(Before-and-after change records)
-.-.-

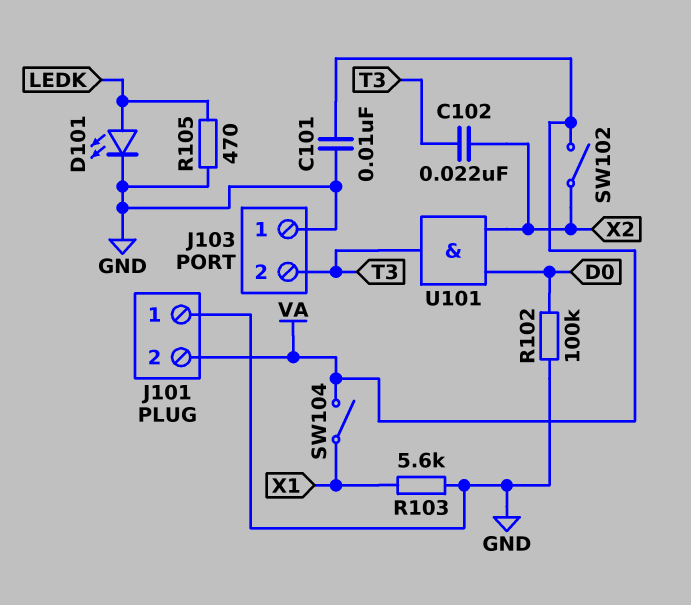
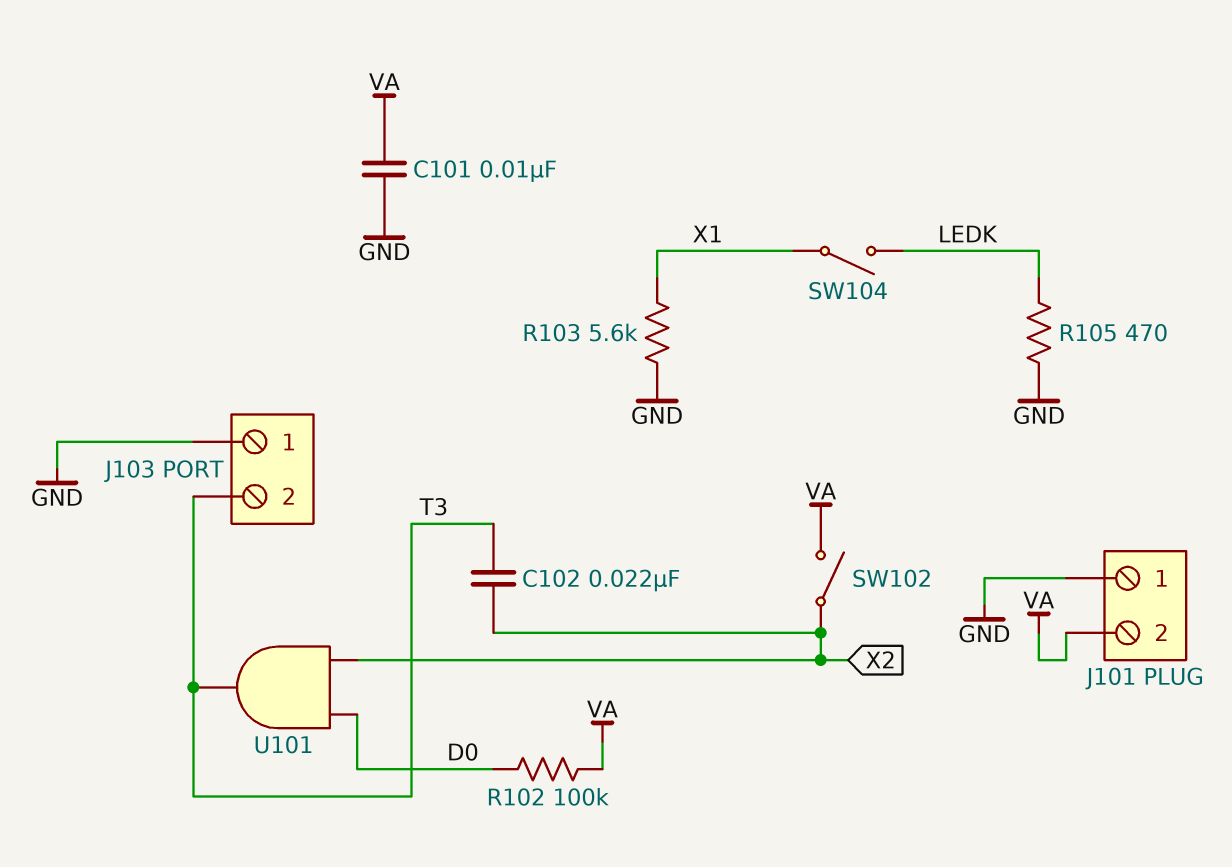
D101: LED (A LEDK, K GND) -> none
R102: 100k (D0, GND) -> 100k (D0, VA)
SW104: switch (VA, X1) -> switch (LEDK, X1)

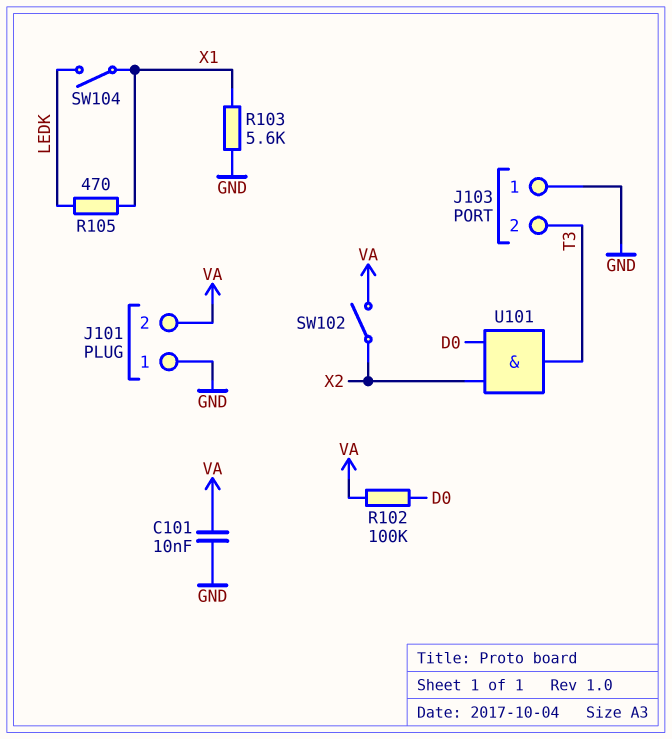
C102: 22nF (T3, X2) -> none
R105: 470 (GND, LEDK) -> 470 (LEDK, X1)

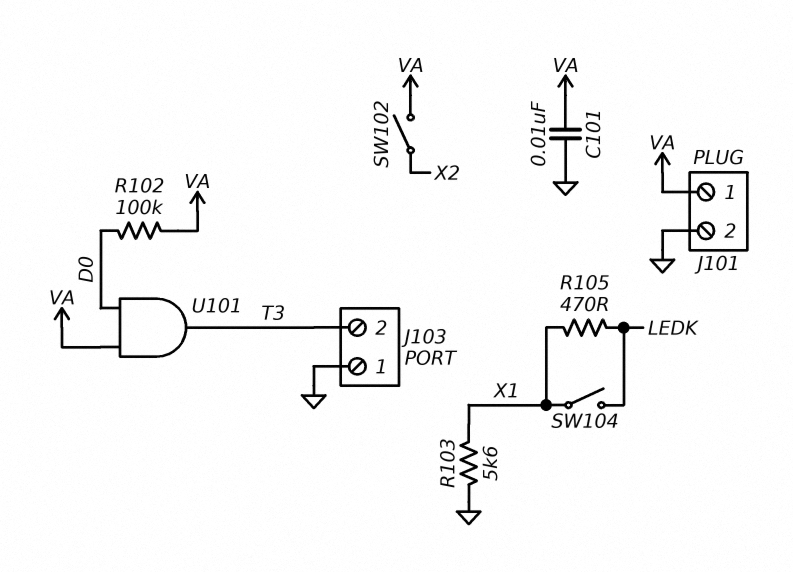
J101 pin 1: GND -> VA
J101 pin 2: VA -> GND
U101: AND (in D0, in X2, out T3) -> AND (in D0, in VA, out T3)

-.-.-

= Directions for this task =
A word-for-word copy of the records is required. Leave out every picture.

= Answer area =
D101: LED (A LEDK, K GND) -> none
R102: 100k (D0, GND) -> 100k (D0, VA)
SW104: switch (VA, X1) -> switch (LEDK, X1)

C102: 22nF (T3, X2) -> none
R105: 470 (GND, LEDK) -> 470 (LEDK, X1)

J101 pin 1: GND -> VA
J101 pin 2: VA -> GND
U101: AND (in D0, in X2, out T3) -> AND (in D0, in VA, out T3)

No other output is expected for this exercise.